▸ **Task brief**
Write the data out again, character for character, with no images.

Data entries
☆ ☆ ☆ ☆
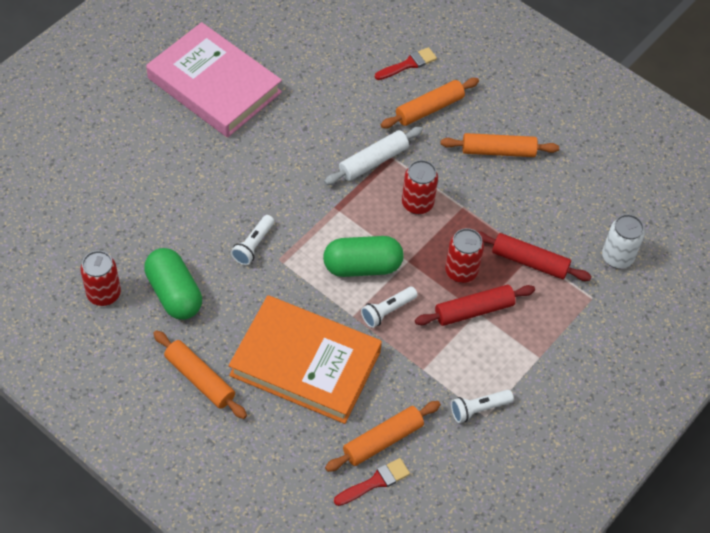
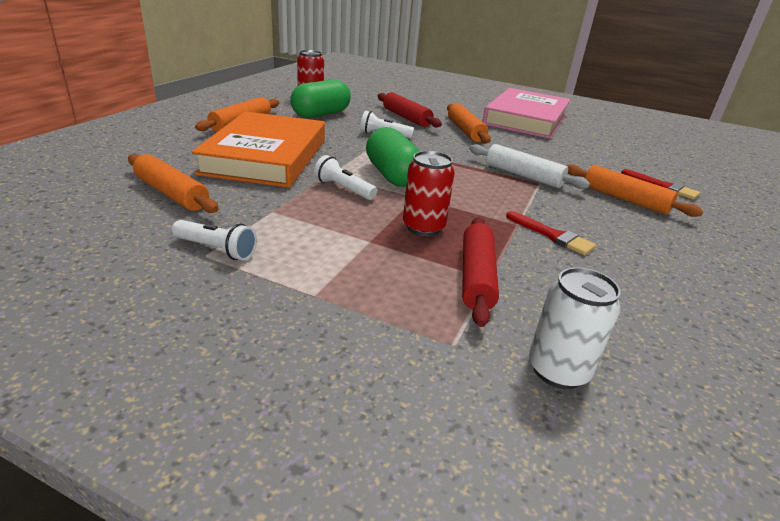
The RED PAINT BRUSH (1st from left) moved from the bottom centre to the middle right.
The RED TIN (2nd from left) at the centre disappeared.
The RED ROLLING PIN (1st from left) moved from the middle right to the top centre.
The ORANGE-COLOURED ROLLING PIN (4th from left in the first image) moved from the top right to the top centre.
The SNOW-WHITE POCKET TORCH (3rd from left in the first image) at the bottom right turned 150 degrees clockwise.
☆ ☆ ☆ ☆
▸ **Task answer**
The RED PAINT BRUSH (1st from left) moved from the bottom centre to the middle right.
The RED TIN (2nd from left) at the centre disappeared.
The RED ROLLING PIN (1st from left) moved from the middle right to the top centre.
The ORANGE-COLOURED ROLLING PIN (4th from left in the first image) moved from the top right to the top centre.
The SNOW-WHITE POCKET TORCH (3rd from left in the first image) at the bottom right turned 150 degrees clockwise.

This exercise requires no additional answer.